Task = Please copy every record below exactly, leaving out the pictures.

******

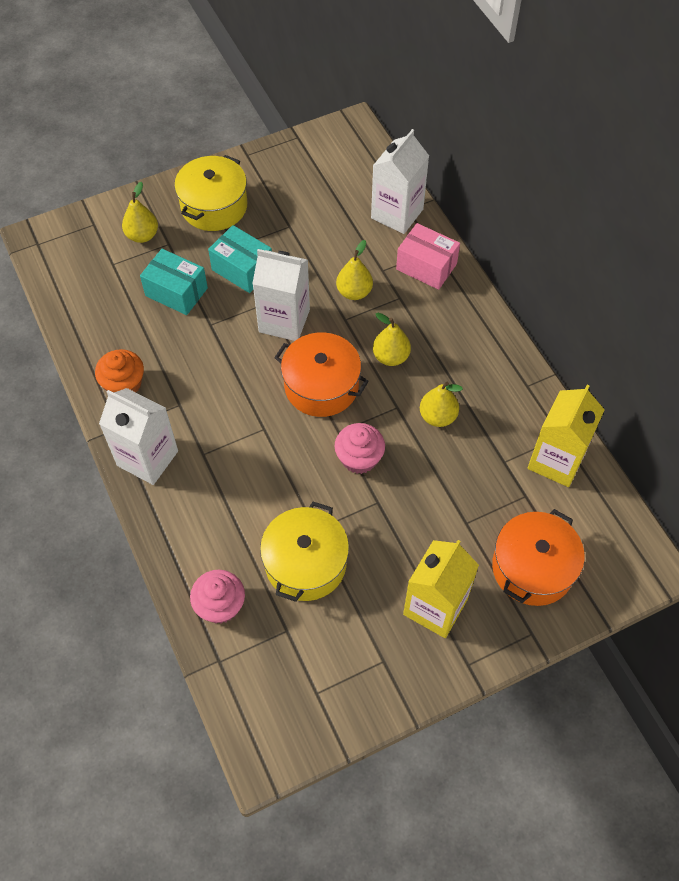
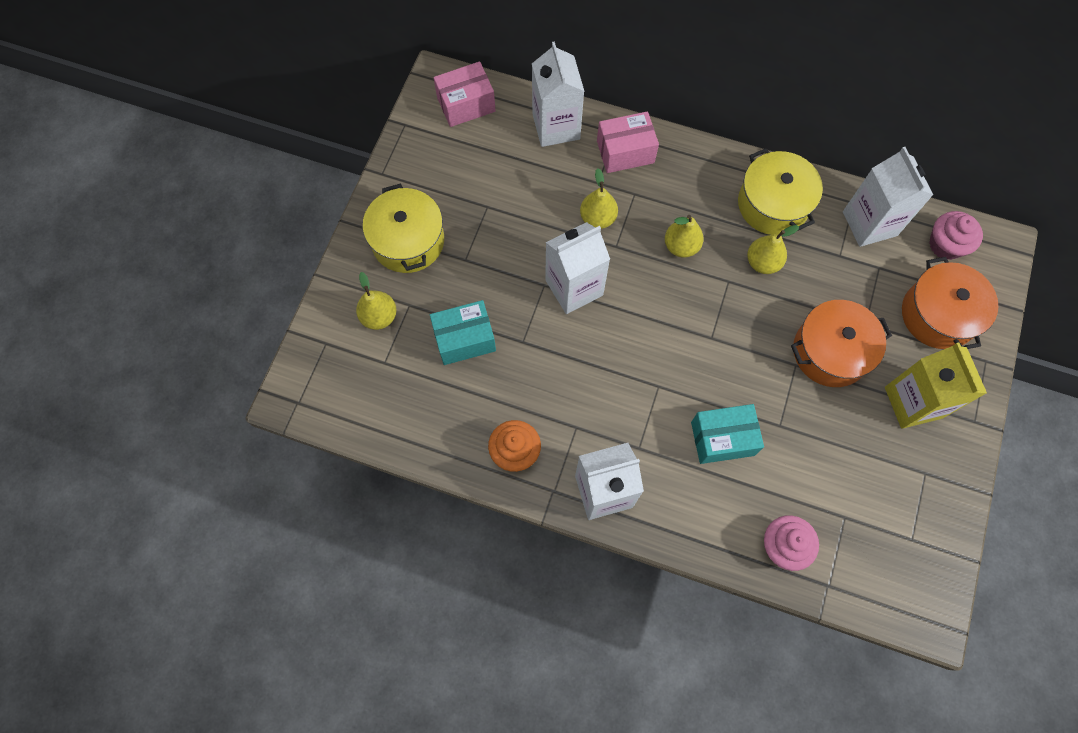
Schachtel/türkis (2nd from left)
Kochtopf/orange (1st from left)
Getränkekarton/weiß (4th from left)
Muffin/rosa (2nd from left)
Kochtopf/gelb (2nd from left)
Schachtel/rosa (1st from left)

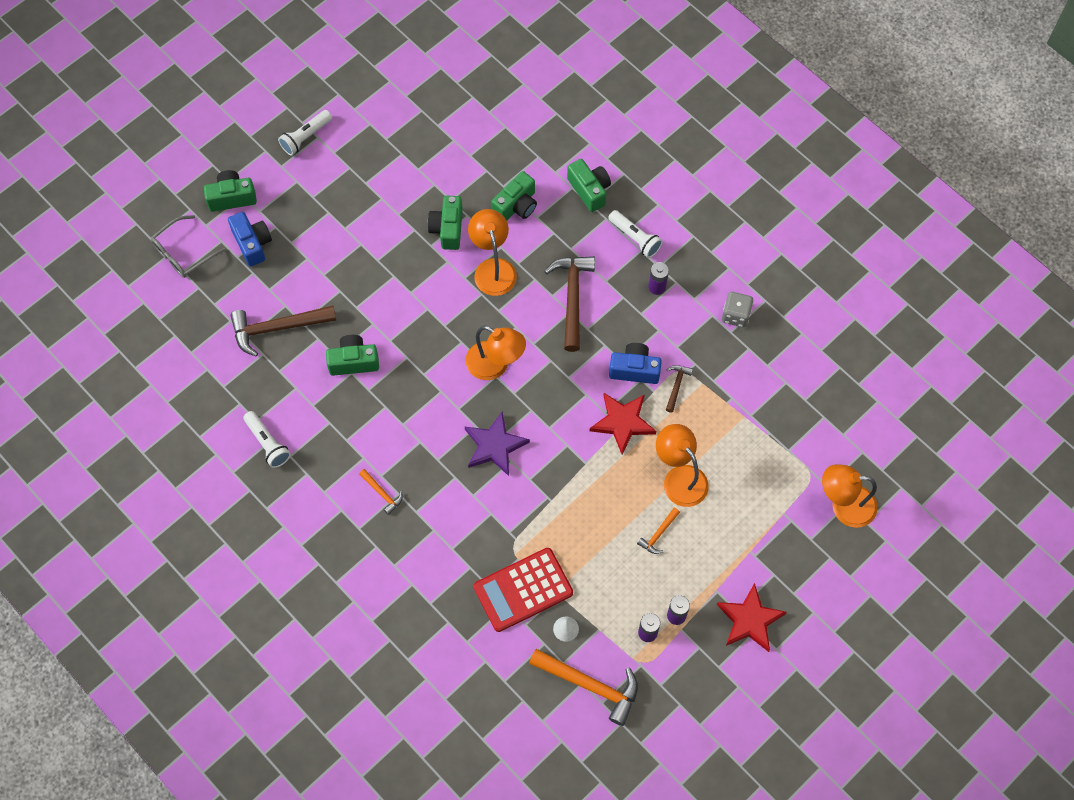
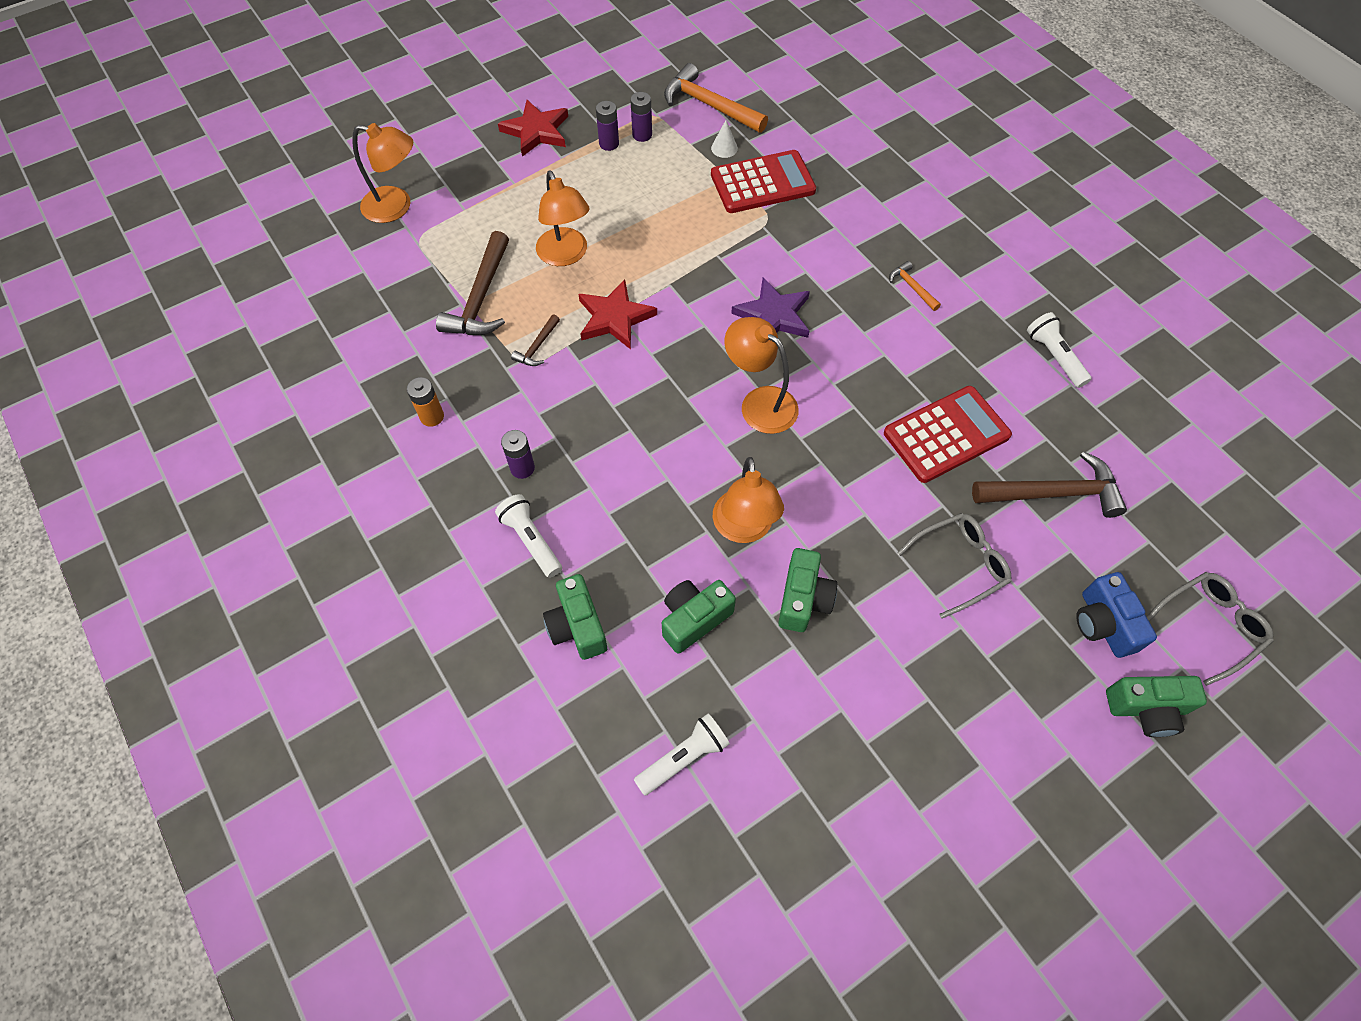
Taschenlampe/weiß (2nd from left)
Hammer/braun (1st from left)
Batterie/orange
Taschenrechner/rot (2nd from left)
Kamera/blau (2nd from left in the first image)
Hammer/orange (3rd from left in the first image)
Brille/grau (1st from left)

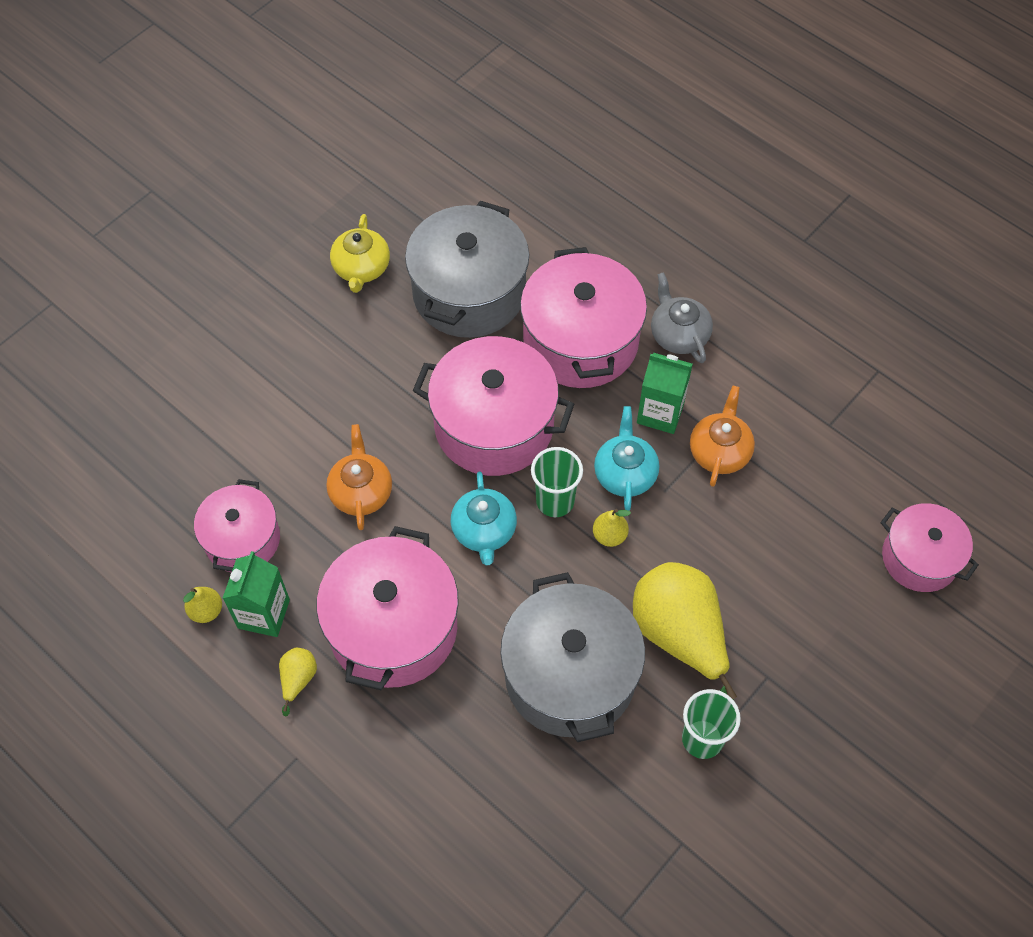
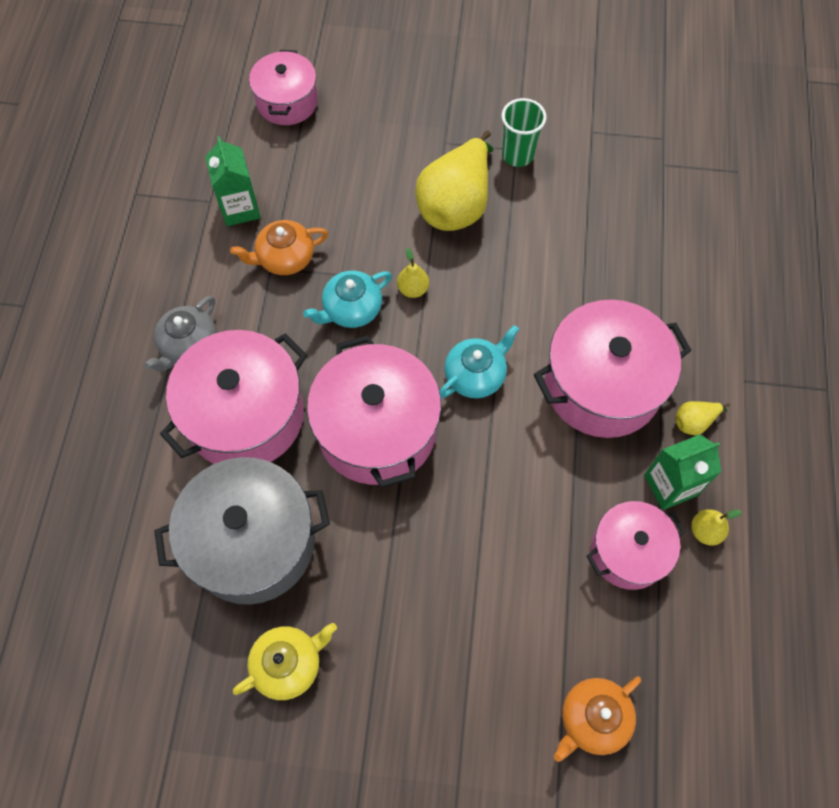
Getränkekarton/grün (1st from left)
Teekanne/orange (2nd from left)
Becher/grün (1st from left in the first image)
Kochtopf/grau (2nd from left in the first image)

******

Output for this exercise =
Schachtel/türkis (2nd from left)
Kochtopf/orange (1st from left)
Getränkekarton/weiß (4th from left)
Muffin/rosa (2nd from left)
Kochtopf/gelb (2nd from left)
Schachtel/rosa (1st from left)

Taschenlampe/weiß (2nd from left)
Hammer/braun (1st from left)
Batterie/orange
Taschenrechner/rot (2nd from left)
Kamera/blau (2nd from left in the first image)
Hammer/orange (3rd from left in the first image)
Brille/grau (1st from left)

Getränkekarton/grün (1st from left)
Teekanne/orange (2nd from left)
Becher/grün (1st from left in the first image)
Kochtopf/grau (2nd from left in the first image)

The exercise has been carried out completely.